▸ **WHAT NEEDS TO BE DONE**
Please retype only the lines below that run from the one containing "R3: 4.7k (COM, N7) -> 130 (COM, N7)" through the last line, both included, without altering a word.

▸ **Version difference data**
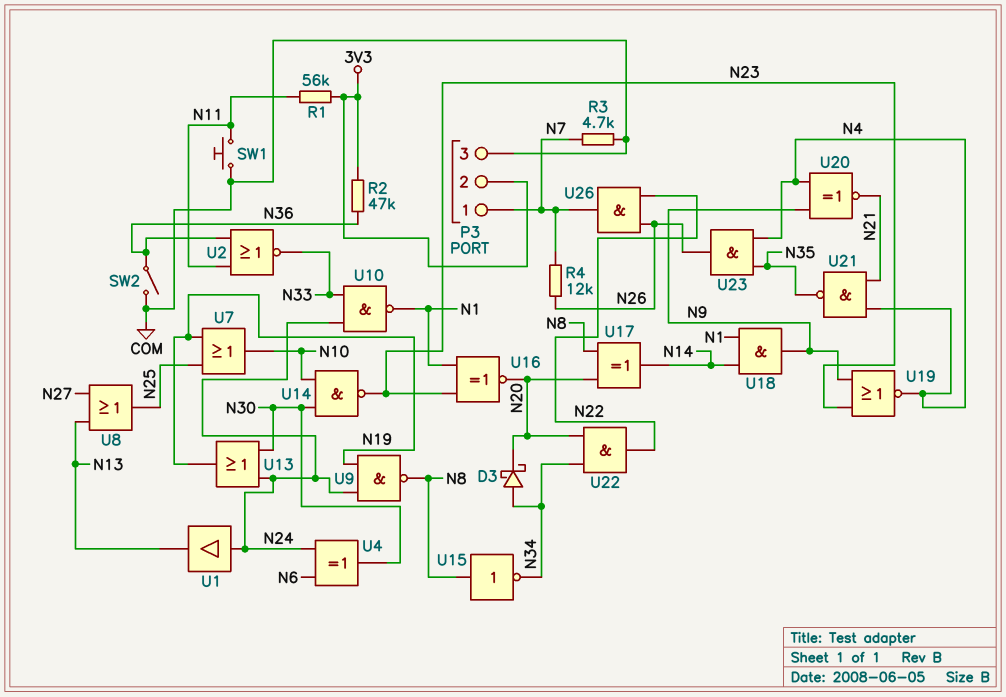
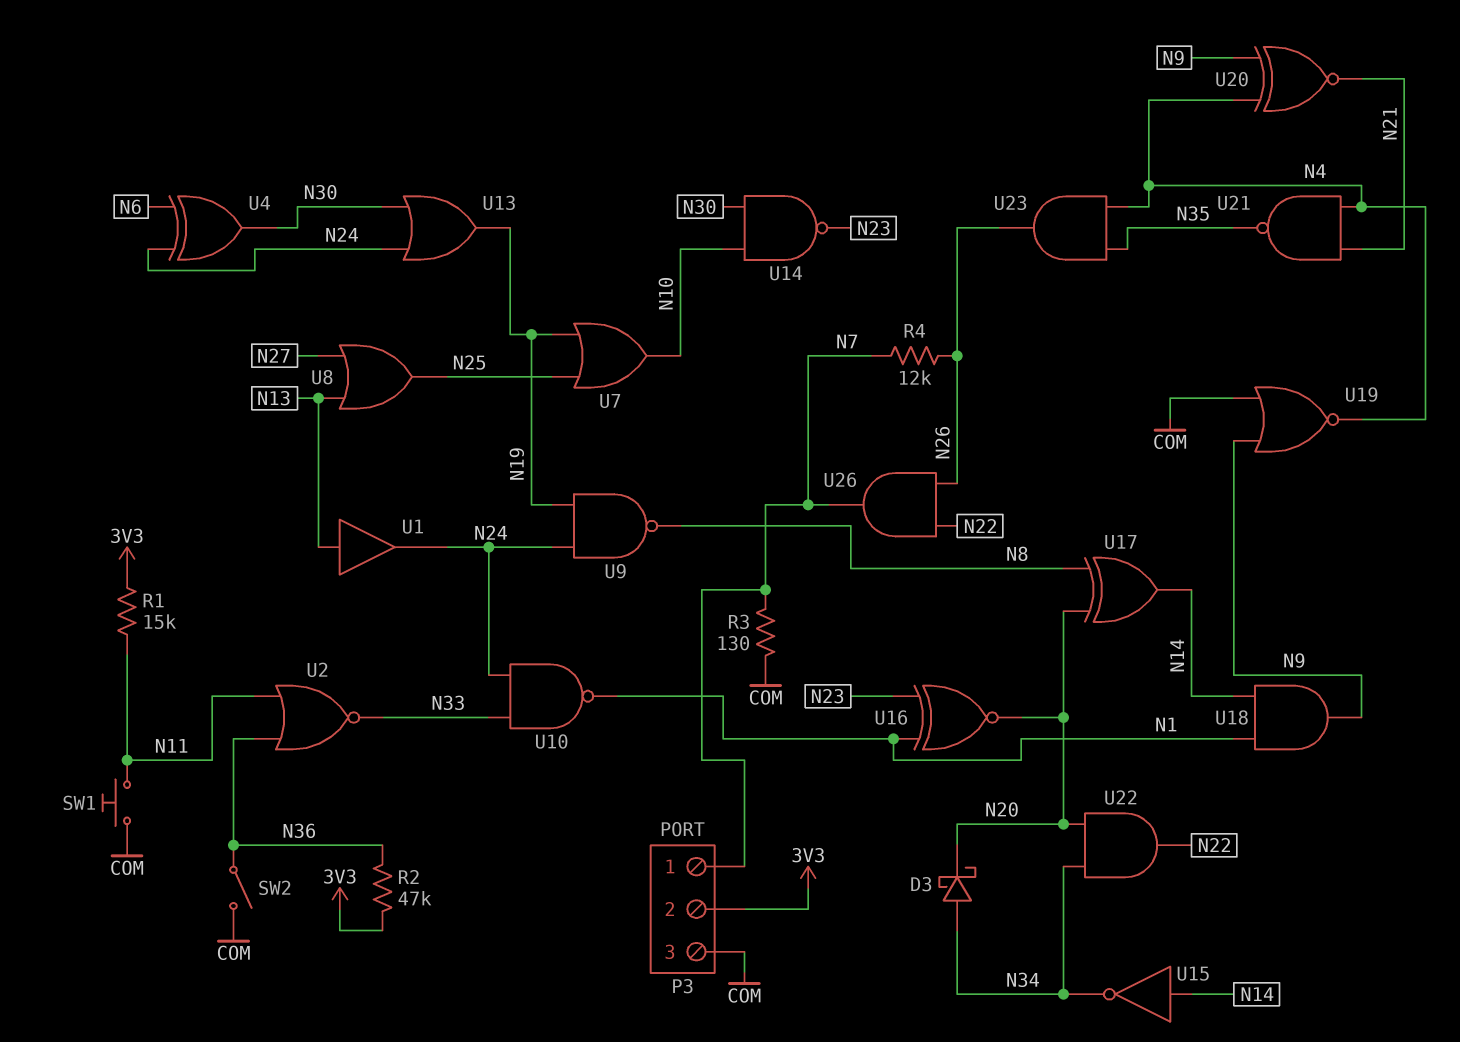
R1: 56k (3V3, N11) -> 15k (3V3, N11)
R3: 4.7k (COM, N7) -> 130 (COM, N7)
U1: buffer (in N24, out N13) -> buffer (in N13, out N24)
U15: NOT (in N8, out N34) -> NOT (in N14, out N34)
U19: NOR (in N9, in N23, out N4) -> NOR (in COM, in N9, out N4)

▸ **RESULT**
R3: 4.7k (COM, N7) -> 130 (COM, N7)
U1: buffer (in N24, out N13) -> buffer (in N13, out N24)
U15: NOT (in N8, out N34) -> NOT (in N14, out N34)
U19: NOR (in N9, in N23, out N4) -> NOR (in COM, in N9, out N4)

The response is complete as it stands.